Source information:

_ _ _ _ _

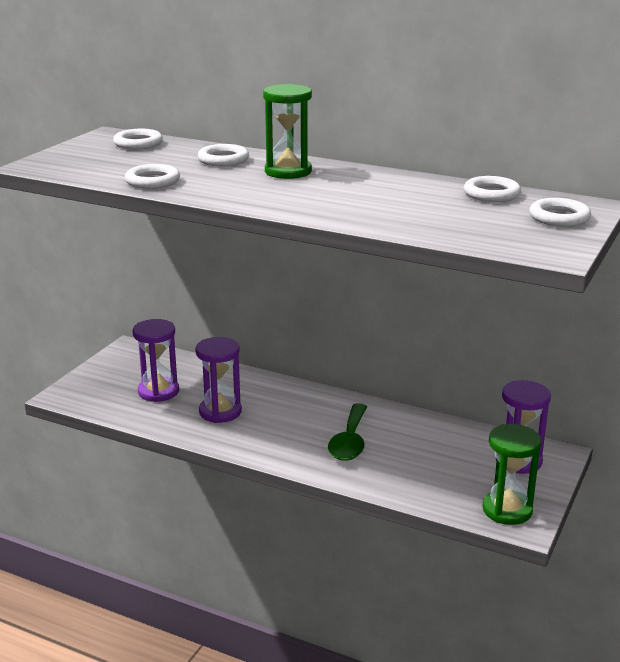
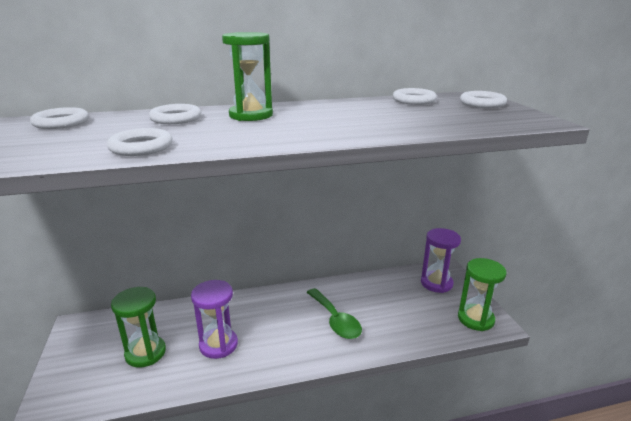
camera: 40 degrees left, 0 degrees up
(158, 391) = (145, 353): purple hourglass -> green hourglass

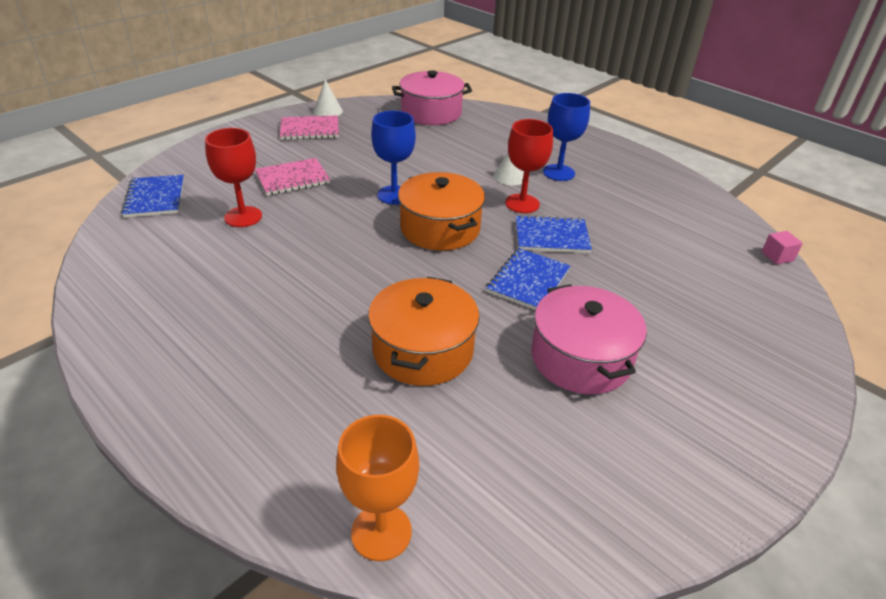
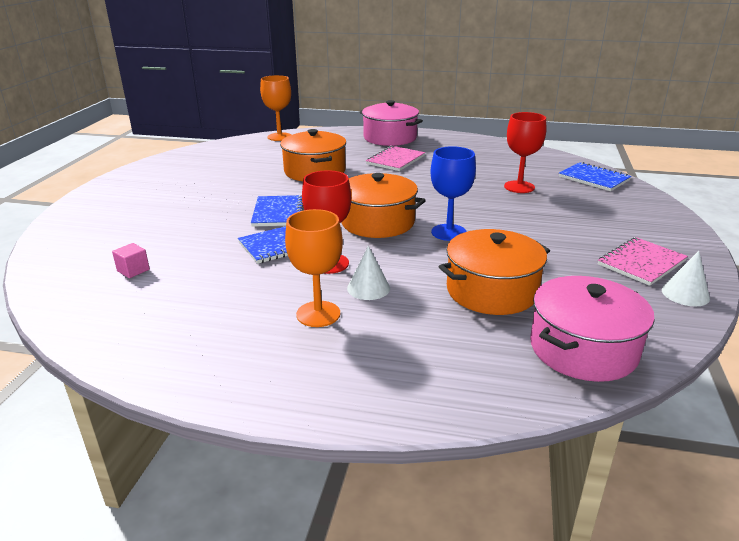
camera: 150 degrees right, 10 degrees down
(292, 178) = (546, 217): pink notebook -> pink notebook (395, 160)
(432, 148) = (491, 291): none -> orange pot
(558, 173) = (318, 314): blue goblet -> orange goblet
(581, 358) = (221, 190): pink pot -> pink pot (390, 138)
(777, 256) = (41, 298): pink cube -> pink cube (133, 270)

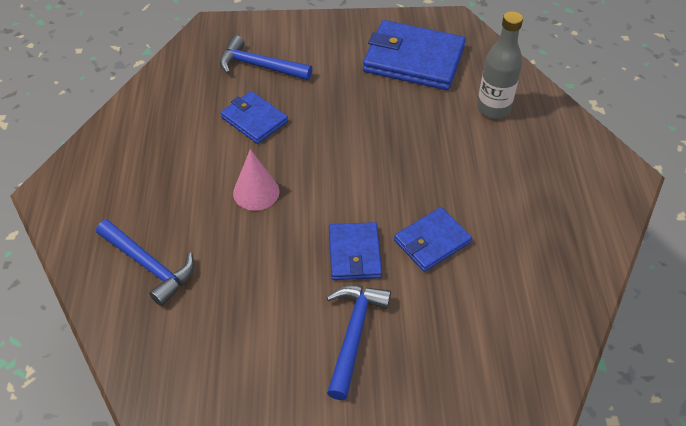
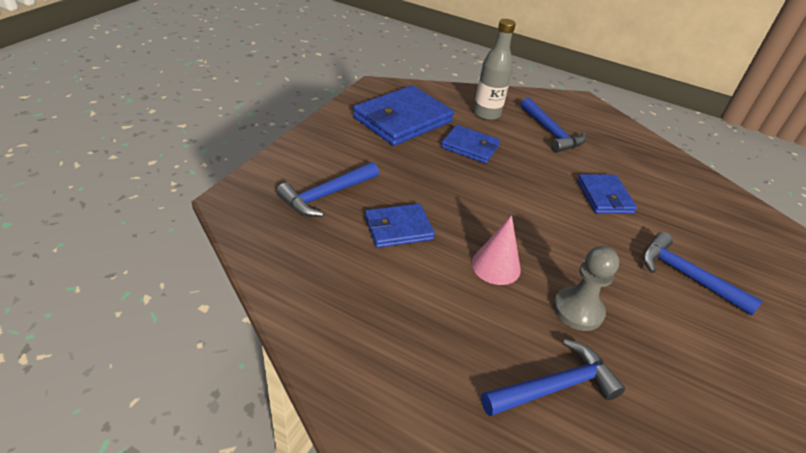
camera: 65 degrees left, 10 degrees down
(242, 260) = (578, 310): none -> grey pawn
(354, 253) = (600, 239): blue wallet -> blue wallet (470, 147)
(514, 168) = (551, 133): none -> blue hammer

_ _ _ _ _

Instructions to follow:
Give back exactly, and solely, the section of the data above bounded by the line containing "(158, 391) = (145, 353): purple" and the line containing "(558, 173) = (318, 314): blue", both bounding lines included and pictures omitted.

Exercise result:
(158, 391) = (145, 353): purple hourglass -> green hourglass

camera: 150 degrees right, 10 degrees down
(292, 178) = (546, 217): pink notebook -> pink notebook (395, 160)
(432, 148) = (491, 291): none -> orange pot
(558, 173) = (318, 314): blue goblet -> orange goblet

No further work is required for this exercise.